Directive:
Copy out the records word for word, from the start of the records through the line that contains "red circle at (638, 520): moved".

"""

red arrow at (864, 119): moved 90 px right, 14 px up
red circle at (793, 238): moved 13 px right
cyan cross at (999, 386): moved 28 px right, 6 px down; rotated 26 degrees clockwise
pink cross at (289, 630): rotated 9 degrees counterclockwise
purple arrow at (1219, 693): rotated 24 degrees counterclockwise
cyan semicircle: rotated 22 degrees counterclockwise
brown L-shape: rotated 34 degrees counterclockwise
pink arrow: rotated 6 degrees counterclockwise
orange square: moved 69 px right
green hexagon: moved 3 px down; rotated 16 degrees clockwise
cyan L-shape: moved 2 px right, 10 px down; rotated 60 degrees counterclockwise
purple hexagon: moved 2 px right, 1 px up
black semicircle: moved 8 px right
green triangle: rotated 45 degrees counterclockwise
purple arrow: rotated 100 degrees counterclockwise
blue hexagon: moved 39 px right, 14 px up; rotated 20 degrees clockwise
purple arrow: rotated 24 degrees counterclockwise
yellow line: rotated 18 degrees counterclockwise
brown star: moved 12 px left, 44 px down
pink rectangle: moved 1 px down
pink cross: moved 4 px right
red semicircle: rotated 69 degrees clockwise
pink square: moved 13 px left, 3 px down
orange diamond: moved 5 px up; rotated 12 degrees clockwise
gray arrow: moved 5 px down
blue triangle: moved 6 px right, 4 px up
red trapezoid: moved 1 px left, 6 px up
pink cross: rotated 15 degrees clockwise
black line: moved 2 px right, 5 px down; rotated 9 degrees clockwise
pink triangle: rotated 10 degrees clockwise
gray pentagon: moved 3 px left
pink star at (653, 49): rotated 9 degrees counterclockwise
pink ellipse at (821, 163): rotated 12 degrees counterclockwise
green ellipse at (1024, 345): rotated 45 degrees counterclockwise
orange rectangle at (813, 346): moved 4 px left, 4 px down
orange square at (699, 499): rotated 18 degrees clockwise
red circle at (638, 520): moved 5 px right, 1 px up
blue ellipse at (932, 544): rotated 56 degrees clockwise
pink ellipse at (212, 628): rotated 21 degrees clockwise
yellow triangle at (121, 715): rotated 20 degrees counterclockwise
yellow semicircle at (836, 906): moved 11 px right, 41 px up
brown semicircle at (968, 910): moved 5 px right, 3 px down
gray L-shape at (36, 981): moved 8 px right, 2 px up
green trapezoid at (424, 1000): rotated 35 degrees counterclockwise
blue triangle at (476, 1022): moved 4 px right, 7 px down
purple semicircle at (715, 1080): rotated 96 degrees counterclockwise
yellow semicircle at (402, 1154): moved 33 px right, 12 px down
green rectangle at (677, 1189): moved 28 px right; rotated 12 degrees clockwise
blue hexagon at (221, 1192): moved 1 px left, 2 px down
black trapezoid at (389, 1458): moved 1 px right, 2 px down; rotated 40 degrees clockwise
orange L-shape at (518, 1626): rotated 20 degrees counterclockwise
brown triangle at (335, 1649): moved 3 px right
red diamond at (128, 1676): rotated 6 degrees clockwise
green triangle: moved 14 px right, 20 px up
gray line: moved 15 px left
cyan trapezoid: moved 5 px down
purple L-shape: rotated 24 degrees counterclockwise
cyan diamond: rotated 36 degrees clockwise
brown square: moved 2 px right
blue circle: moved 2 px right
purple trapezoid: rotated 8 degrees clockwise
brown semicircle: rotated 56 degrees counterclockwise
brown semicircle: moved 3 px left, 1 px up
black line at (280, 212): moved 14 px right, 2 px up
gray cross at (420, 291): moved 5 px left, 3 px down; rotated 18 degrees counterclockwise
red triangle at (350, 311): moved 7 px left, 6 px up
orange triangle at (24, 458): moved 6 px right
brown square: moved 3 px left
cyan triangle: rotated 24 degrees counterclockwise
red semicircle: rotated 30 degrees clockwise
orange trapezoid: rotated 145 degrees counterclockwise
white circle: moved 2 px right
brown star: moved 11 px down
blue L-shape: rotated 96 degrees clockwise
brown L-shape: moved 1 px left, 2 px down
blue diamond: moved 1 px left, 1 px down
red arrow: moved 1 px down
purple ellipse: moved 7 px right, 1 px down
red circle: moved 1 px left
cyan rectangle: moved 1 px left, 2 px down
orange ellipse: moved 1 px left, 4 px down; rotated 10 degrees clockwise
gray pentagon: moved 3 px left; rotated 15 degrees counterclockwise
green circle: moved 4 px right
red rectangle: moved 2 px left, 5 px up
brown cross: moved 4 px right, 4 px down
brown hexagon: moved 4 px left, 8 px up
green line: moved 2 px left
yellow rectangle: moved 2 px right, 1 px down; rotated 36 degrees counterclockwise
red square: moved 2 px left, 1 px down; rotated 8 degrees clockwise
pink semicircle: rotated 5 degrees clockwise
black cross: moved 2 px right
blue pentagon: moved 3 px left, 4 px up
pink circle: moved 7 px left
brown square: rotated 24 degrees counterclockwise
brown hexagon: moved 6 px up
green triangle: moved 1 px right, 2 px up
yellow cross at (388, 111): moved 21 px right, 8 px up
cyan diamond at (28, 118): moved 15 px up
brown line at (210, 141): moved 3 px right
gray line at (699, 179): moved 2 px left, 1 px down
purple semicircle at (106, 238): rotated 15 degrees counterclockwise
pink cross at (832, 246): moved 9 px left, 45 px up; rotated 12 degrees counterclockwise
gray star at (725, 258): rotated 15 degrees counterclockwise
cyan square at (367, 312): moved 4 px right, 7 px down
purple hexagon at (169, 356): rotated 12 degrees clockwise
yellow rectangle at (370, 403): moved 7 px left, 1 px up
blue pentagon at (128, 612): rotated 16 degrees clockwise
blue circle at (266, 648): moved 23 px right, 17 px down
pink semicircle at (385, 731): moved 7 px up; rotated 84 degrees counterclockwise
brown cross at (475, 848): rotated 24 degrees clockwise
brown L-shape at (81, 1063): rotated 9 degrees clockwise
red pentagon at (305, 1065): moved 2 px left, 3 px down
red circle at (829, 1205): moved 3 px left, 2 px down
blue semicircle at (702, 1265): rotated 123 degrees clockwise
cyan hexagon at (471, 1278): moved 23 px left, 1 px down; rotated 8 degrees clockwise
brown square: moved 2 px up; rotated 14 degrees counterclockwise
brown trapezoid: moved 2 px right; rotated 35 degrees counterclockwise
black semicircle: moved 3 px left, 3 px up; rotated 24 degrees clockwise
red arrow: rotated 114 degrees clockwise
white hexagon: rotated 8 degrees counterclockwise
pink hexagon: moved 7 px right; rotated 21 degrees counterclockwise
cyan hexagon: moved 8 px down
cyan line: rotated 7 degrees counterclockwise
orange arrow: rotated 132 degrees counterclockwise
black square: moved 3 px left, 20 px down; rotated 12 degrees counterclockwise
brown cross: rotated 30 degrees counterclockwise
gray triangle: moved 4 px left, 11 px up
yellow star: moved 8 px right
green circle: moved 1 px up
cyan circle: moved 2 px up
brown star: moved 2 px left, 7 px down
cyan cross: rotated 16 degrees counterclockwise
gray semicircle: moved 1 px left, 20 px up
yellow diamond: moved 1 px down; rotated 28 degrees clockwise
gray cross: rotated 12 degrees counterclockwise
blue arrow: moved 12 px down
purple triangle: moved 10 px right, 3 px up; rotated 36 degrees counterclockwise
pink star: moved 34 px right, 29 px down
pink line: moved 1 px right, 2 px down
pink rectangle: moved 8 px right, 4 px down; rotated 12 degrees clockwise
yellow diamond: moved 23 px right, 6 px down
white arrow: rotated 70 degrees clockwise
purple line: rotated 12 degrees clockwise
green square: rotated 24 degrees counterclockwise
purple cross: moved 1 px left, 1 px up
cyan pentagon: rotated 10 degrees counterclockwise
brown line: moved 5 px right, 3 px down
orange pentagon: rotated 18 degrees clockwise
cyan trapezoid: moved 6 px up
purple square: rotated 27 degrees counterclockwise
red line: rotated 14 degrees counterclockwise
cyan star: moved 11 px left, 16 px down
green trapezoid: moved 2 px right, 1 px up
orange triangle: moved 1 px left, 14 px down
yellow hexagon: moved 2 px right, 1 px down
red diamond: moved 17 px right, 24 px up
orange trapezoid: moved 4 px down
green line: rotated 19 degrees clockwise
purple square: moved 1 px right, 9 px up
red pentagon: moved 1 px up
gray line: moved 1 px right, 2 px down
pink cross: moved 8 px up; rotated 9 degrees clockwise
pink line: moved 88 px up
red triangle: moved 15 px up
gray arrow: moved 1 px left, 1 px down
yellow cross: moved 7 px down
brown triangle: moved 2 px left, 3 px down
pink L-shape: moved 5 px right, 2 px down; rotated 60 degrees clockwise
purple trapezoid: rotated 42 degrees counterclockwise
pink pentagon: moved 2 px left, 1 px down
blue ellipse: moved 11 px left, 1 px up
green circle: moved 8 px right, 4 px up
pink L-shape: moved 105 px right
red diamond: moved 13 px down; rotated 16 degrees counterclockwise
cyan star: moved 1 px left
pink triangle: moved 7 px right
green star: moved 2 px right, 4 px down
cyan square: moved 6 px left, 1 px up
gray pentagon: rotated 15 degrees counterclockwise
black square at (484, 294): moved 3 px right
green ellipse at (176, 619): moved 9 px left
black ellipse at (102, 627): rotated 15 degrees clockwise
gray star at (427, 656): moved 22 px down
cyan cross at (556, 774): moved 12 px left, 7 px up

"""

Reply:
red arrow at (864, 119): moved 90 px right, 14 px up
red circle at (793, 238): moved 13 px right
cyan cross at (999, 386): moved 28 px right, 6 px down; rotated 26 degrees clockwise
pink cross at (289, 630): rotated 9 degrees counterclockwise
purple arrow at (1219, 693): rotated 24 degrees counterclockwise
cyan semicircle: rotated 22 degrees counterclockwise
brown L-shape: rotated 34 degrees counterclockwise
pink arrow: rotated 6 degrees counterclockwise
orange square: moved 69 px right
green hexagon: moved 3 px down; rotated 16 degrees clockwise
cyan L-shape: moved 2 px right, 10 px down; rotated 60 degrees counterclockwise
purple hexagon: moved 2 px right, 1 px up
black semicircle: moved 8 px right
green triangle: rotated 45 degrees counterclockwise
purple arrow: rotated 100 degrees counterclockwise
blue hexagon: moved 39 px right, 14 px up; rotated 20 degrees clockwise
purple arrow: rotated 24 degrees counterclockwise
yellow line: rotated 18 degrees counterclockwise
brown star: moved 12 px left, 44 px down
pink rectangle: moved 1 px down
pink cross: moved 4 px right
red semicircle: rotated 69 degrees clockwise
pink square: moved 13 px left, 3 px down
orange diamond: moved 5 px up; rotated 12 degrees clockwise
gray arrow: moved 5 px down
blue triangle: moved 6 px right, 4 px up
red trapezoid: moved 1 px left, 6 px up
pink cross: rotated 15 degrees clockwise
black line: moved 2 px right, 5 px down; rotated 9 degrees clockwise
pink triangle: rotated 10 degrees clockwise
gray pentagon: moved 3 px left
pink star at (653, 49): rotated 9 degrees counterclockwise
pink ellipse at (821, 163): rotated 12 degrees counterclockwise
green ellipse at (1024, 345): rotated 45 degrees counterclockwise
orange rectangle at (813, 346): moved 4 px left, 4 px down
orange square at (699, 499): rotated 18 degrees clockwise
red circle at (638, 520): moved 5 px right, 1 px up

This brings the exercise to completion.